Look through the material below and report every line that includes "mouse".
———
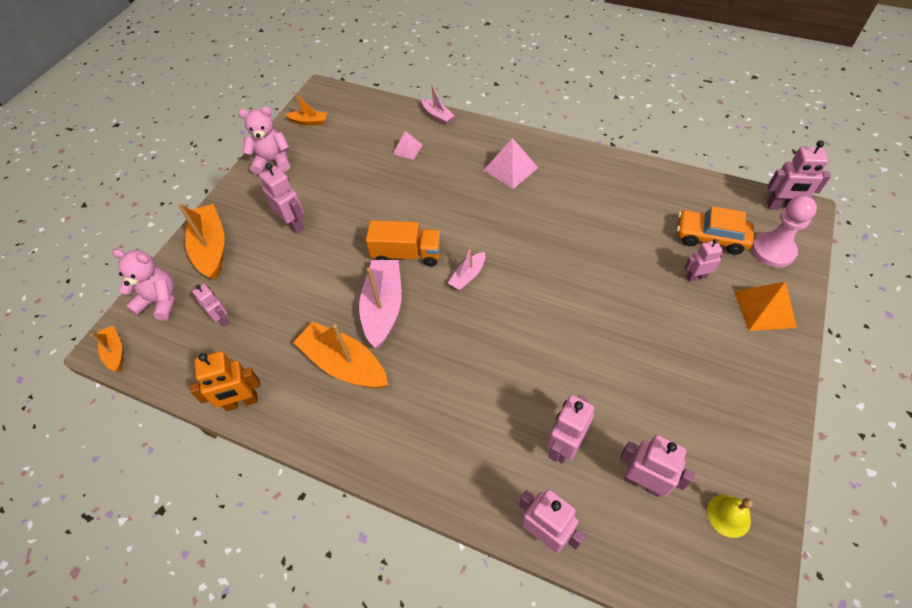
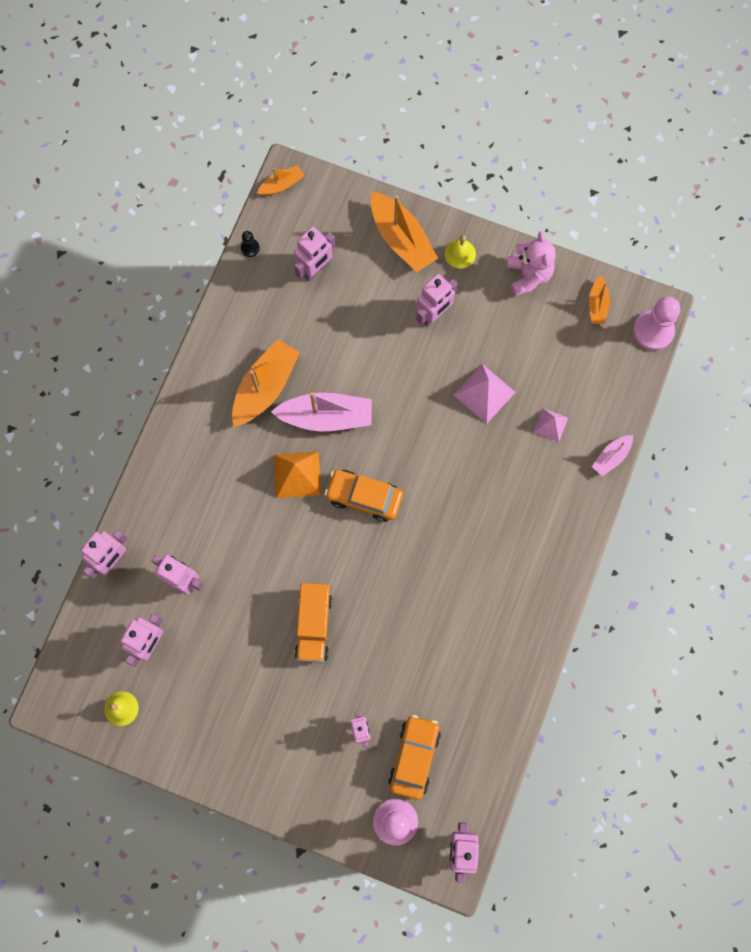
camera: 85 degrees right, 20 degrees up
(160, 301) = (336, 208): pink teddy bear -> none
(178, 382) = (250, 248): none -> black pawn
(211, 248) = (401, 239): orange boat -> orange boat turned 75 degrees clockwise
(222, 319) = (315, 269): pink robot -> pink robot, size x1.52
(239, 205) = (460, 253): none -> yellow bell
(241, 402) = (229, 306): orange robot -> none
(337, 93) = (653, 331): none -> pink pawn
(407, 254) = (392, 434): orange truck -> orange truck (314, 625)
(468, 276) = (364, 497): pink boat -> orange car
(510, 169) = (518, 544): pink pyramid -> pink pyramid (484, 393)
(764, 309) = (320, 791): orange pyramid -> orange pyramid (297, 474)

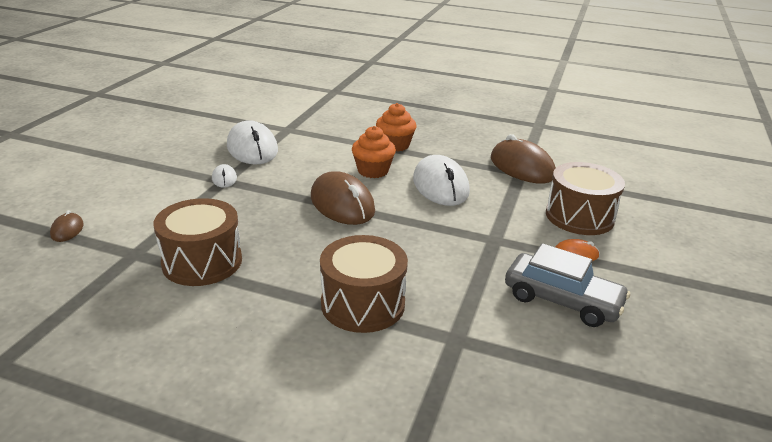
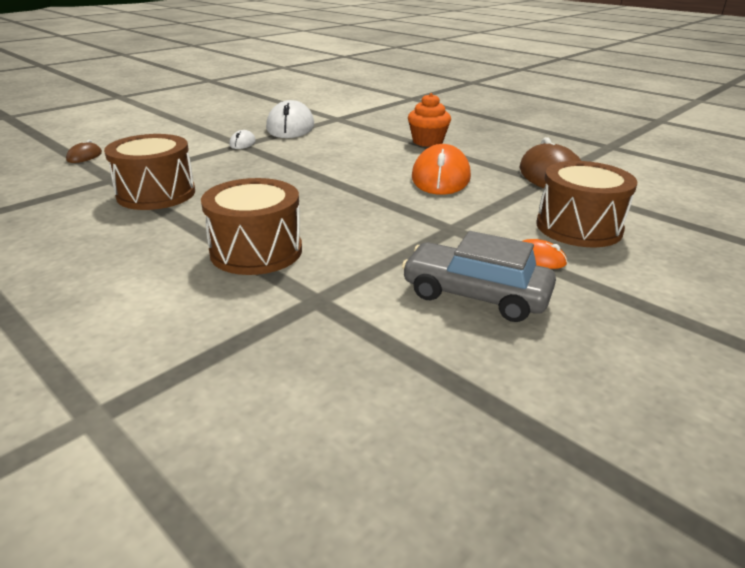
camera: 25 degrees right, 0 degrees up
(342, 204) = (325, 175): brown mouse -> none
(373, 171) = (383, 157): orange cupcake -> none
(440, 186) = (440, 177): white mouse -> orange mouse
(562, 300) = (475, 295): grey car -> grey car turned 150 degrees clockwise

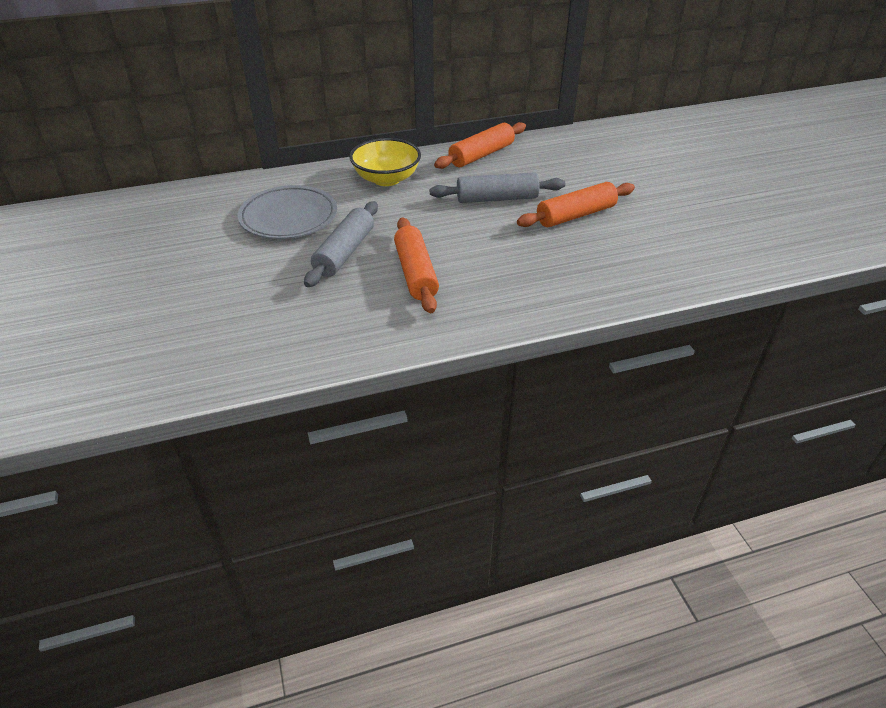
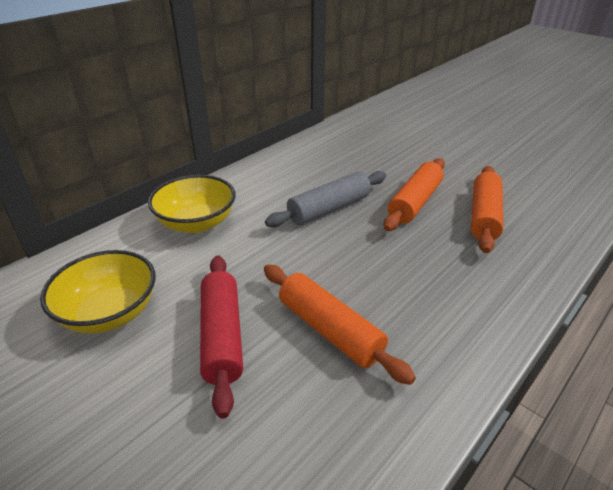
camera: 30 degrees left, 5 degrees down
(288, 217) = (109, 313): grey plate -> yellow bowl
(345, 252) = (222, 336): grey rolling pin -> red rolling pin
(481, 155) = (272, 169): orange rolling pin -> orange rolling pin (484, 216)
———
> [TASK ANSWER]
(342, 204) = (325, 175): brown mouse -> none
(440, 186) = (440, 177): white mouse -> orange mouse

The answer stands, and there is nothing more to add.